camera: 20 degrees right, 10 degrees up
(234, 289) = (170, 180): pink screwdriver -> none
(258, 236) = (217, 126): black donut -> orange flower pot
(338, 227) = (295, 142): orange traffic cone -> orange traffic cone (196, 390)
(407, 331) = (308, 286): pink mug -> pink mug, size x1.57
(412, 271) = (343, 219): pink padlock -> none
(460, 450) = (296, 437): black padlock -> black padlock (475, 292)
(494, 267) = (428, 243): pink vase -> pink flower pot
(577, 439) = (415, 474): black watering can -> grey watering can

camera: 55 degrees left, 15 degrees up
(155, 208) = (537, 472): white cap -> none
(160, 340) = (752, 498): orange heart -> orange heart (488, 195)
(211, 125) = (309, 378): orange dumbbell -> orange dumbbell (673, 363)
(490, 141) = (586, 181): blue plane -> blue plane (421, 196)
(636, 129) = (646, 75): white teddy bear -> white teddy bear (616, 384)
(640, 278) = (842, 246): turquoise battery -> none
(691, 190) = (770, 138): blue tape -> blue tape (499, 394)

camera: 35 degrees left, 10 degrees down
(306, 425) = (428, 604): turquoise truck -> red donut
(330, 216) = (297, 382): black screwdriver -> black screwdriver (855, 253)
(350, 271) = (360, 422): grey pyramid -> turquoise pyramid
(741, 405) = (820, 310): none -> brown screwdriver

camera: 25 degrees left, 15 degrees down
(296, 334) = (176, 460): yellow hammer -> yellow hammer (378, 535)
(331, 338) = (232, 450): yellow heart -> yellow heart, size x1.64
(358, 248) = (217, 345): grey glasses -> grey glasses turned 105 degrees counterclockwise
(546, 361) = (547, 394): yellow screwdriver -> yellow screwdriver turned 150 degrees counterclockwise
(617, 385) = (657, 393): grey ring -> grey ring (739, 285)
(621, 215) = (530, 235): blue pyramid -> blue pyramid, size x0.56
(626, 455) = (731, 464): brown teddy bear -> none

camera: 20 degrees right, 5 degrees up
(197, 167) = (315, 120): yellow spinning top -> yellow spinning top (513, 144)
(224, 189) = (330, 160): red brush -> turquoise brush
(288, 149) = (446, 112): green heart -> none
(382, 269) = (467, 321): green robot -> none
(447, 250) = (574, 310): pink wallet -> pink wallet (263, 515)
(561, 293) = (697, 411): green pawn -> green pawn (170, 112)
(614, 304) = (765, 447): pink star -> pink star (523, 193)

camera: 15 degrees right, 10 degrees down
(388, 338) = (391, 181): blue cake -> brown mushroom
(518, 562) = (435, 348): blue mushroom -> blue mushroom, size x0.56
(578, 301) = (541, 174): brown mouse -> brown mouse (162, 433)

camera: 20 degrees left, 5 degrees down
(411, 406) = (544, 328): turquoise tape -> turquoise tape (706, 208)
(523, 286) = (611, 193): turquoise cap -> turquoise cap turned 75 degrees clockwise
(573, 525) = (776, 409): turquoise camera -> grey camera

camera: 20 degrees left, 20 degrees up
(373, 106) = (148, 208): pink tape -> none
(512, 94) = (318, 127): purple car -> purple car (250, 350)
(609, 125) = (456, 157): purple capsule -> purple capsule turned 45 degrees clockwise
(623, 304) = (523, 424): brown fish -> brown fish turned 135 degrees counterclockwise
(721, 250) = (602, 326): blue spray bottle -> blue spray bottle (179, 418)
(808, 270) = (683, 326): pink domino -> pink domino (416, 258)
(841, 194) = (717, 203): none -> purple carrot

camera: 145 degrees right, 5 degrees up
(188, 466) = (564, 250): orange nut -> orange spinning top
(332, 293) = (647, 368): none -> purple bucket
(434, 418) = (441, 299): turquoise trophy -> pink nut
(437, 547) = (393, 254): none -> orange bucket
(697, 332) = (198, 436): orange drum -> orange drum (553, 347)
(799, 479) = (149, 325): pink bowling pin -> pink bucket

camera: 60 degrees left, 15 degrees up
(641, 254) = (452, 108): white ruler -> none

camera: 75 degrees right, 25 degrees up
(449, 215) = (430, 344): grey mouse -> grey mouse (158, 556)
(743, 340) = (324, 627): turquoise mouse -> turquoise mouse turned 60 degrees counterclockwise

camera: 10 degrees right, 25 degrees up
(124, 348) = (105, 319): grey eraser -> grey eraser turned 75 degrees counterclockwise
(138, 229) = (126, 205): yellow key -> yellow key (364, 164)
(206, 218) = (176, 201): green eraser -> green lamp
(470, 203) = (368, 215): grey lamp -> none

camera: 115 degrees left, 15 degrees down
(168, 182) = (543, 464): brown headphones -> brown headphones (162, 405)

[Task details]: Make a list of all lines in the data that contain "yellow".

[Solution for this problem]:
(296, 334) = (176, 460): yellow hammer -> yellow hammer (378, 535)
(331, 338) = (232, 450): yellow heart -> yellow heart, size x1.64
(546, 361) = (547, 394): yellow screwdriver -> yellow screwdriver turned 150 degrees counterclockwise
(197, 167) = (315, 120): yellow spinning top -> yellow spinning top (513, 144)
(138, 229) = (126, 205): yellow key -> yellow key (364, 164)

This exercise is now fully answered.